● Materials provided:
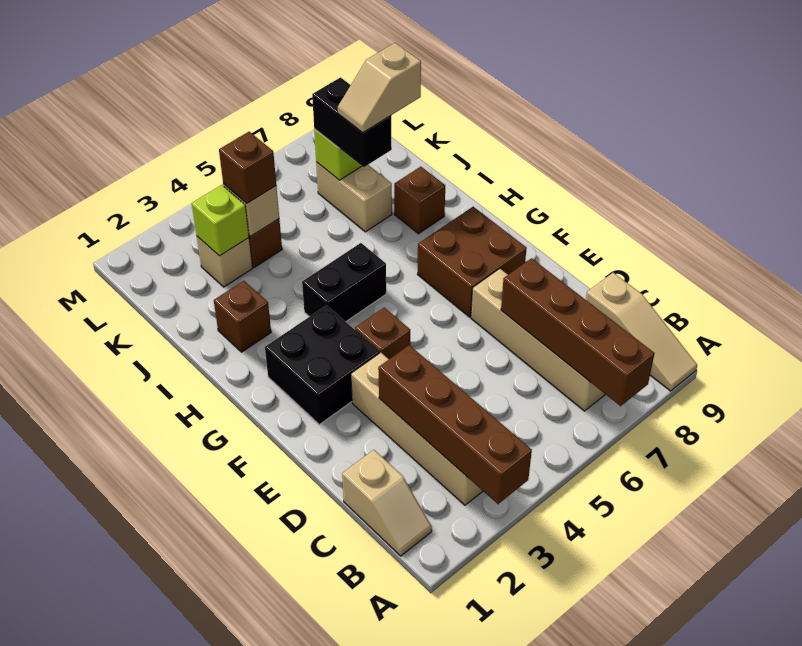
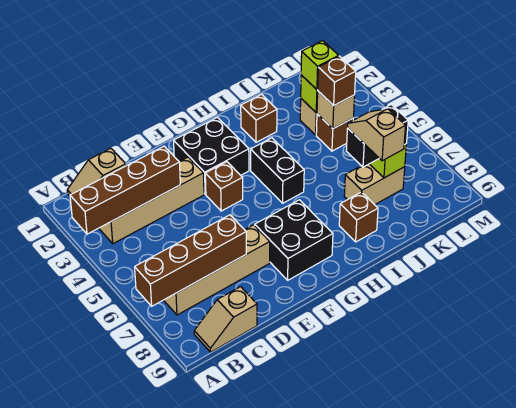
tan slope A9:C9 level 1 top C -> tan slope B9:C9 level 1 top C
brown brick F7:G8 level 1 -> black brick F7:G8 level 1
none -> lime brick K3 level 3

---

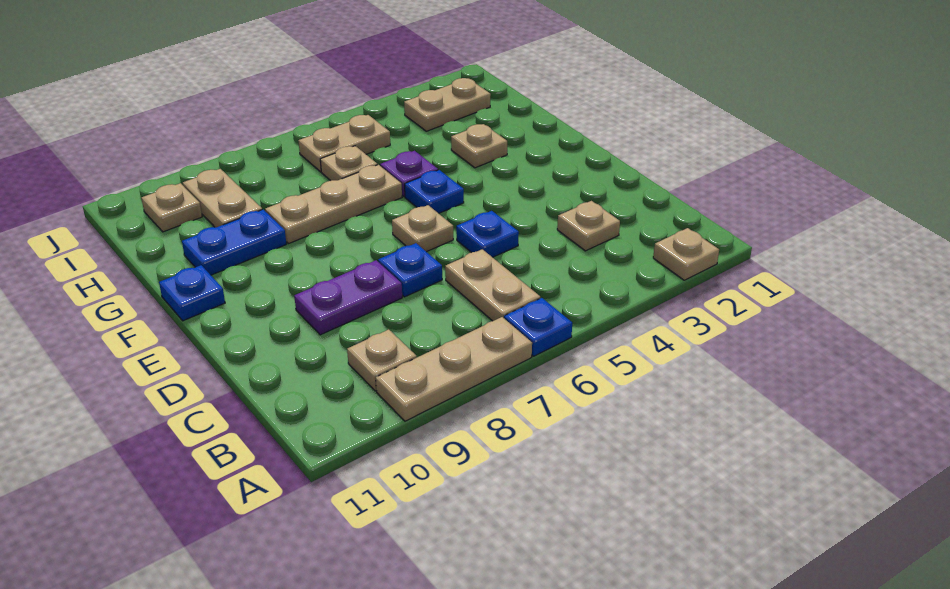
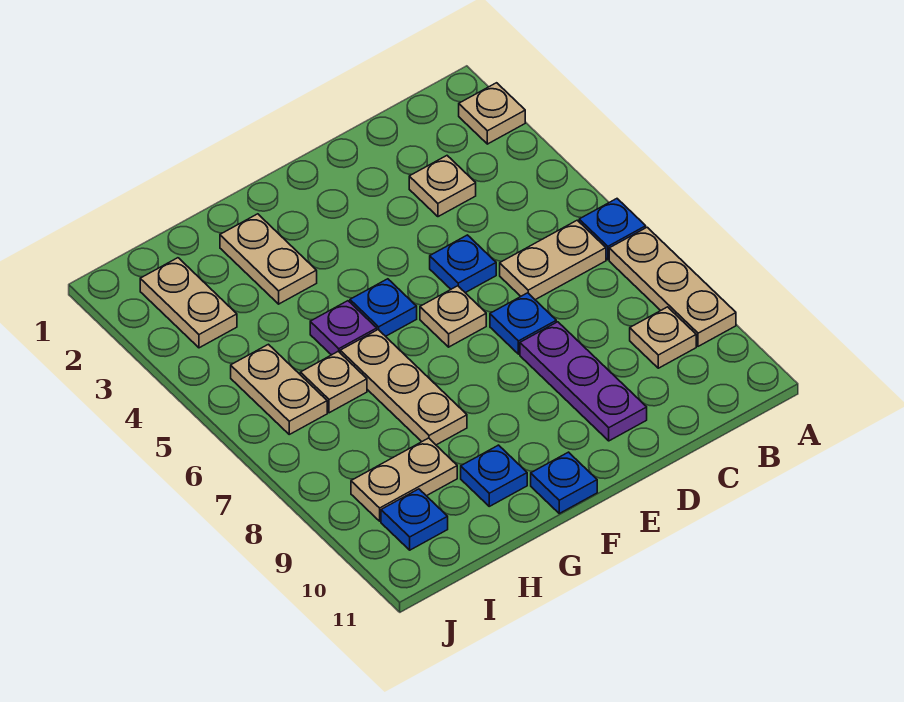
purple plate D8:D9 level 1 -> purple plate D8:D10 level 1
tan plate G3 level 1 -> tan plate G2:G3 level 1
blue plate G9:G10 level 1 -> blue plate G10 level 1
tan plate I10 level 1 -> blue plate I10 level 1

● Work task:
Where the listing above reaches the line that contains "tan slope A9:C9", start retyping, and finish with the line that contains "none -> lime brick K3 level 3"; reproduce those lines exactly and no others.

● Answer area:
tan slope A9:C9 level 1 top C -> tan slope B9:C9 level 1 top C
brown brick F7:G8 level 1 -> black brick F7:G8 level 1
none -> lime brick K3 level 3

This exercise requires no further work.